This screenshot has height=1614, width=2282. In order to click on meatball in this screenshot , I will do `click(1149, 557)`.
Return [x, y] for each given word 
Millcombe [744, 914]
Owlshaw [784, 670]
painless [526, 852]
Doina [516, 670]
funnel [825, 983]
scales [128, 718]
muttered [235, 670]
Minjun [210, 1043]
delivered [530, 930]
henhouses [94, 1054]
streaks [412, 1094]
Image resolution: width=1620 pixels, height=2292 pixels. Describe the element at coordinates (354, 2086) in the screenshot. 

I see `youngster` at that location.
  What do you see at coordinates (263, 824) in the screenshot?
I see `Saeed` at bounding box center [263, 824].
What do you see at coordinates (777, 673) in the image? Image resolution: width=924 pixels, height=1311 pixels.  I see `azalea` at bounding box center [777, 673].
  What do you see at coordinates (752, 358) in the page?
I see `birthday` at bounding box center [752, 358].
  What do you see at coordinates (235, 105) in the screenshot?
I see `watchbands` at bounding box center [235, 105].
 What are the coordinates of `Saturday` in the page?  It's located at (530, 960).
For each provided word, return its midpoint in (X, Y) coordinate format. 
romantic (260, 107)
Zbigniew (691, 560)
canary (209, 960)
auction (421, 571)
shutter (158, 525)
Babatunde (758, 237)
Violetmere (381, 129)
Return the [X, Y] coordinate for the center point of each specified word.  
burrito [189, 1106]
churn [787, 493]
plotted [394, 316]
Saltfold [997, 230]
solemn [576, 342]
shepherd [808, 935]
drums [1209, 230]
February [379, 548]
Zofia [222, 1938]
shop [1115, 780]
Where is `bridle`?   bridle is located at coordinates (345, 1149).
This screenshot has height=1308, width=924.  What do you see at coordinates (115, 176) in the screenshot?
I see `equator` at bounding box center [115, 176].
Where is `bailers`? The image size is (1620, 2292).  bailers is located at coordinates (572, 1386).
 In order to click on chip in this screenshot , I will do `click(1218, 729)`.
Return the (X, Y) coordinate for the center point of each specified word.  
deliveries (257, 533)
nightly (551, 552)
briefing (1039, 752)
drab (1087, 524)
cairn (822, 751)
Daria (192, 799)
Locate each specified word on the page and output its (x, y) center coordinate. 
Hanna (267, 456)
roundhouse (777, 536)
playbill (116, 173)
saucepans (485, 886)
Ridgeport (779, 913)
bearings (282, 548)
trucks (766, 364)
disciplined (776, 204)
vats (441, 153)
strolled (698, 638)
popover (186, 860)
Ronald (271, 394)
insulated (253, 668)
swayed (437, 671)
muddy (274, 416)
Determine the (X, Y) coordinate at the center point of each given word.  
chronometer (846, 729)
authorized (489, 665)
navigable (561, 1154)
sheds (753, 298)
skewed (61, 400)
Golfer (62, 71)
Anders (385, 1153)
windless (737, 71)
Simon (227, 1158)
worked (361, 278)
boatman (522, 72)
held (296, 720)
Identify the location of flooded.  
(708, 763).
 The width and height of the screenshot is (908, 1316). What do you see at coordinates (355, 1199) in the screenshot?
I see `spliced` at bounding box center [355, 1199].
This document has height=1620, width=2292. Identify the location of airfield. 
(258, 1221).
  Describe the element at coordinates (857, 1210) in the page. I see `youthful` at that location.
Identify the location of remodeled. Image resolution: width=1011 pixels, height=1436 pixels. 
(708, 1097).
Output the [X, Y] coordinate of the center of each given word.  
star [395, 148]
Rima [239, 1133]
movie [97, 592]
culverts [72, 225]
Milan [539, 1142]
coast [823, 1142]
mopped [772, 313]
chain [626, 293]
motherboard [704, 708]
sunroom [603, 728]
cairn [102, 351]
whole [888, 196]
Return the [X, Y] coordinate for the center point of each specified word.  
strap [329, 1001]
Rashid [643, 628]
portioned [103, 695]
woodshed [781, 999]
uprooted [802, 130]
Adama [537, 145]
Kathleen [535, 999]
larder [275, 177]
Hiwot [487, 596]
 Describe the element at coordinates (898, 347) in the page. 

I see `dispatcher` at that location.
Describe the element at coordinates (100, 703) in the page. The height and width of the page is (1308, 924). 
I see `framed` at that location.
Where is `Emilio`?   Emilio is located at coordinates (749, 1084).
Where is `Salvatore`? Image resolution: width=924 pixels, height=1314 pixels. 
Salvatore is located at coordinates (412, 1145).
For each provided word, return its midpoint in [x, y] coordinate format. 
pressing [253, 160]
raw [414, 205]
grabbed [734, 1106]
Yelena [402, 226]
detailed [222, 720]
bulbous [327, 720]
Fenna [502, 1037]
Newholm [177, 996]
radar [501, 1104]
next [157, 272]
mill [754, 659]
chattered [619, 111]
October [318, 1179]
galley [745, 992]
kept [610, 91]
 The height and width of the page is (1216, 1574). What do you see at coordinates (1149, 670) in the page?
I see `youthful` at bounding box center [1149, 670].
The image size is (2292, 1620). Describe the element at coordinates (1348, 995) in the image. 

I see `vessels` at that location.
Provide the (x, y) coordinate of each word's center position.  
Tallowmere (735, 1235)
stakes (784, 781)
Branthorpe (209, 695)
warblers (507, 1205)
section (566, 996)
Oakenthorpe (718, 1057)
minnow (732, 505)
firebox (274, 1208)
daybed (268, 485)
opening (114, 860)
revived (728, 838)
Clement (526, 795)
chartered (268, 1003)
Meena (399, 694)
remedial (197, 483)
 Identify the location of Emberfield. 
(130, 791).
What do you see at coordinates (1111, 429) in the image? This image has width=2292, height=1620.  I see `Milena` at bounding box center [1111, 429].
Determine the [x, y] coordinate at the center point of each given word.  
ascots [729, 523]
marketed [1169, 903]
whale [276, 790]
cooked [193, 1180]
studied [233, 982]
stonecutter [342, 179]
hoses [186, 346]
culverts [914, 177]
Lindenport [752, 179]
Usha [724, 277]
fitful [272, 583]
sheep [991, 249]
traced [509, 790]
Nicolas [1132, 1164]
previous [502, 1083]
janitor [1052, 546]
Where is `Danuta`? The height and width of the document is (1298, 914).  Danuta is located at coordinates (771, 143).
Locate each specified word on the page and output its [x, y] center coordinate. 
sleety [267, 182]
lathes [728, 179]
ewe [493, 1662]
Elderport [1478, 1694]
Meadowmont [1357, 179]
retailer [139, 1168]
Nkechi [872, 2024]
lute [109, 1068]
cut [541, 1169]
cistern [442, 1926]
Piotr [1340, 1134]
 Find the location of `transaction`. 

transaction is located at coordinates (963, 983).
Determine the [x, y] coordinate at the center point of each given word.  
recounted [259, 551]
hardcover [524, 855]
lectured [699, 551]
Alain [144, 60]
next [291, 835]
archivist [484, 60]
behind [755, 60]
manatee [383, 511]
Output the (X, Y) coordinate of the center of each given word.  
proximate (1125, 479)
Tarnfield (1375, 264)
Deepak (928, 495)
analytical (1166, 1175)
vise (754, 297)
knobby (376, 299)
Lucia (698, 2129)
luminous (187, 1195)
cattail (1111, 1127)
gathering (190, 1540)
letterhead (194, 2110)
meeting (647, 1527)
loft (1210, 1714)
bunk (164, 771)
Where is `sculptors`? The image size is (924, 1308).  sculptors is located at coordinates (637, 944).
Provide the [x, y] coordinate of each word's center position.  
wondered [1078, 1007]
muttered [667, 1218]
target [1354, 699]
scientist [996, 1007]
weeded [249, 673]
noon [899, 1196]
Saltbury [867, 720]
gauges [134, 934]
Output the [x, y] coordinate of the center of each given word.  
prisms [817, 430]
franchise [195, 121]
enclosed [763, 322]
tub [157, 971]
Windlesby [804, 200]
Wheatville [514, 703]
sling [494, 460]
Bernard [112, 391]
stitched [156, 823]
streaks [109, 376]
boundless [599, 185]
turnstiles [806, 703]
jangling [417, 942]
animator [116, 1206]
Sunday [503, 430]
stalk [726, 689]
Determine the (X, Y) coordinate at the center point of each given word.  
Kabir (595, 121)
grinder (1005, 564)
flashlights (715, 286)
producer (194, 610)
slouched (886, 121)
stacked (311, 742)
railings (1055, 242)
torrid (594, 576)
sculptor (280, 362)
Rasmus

----------------

Express the lines of the records as a JSON list of strings, one string per line and no blank lines, from the line with "What do you see at coordinates (263, 824)" to the line with "shop [1115, 780]".

### [RESPONSE BELOW]
[
  "  What do you see at coordinates (263, 824) in the screenshot?",
  "I see `Saeed` at bounding box center [263, 824].",
  "What do you see at coordinates (777, 673) in the image? Image resolution: width=924 pixels, height=1311 pixels.  I see `azalea` at bounding box center [777, 673].",
  "  What do you see at coordinates (752, 358) in the page?",
  "I see `birthday` at bounding box center [752, 358].",
  "  What do you see at coordinates (235, 105) in the screenshot?",
  "I see `watchbands` at bounding box center [235, 105].",
  " What are the coordinates of `Saturday` in the page?  It's located at (530, 960).",
  "For each provided word, return its midpoint in (X, Y) coordinate format. ",
  "romantic (260, 107)",
  "Zbigniew (691, 560)",
  "canary (209, 960)",
  "auction (421, 571)",
  "shutter (158, 525)",
  "Babatunde (758, 237)",
  "Violetmere (381, 129)",
  "Return the [X, Y] coordinate for the center point of each specified word.  ",
  "burrito [189, 1106]",
  "churn [787, 493]",
  "plotted [394, 316]",
  "Saltfold [997, 230]",
  "solemn [576, 342]",
  "shepherd [808, 935]",
  "drums [1209, 230]",
  "February [379, 548]",
  "Zofia [222, 1938]",
  "shop [1115, 780]"
]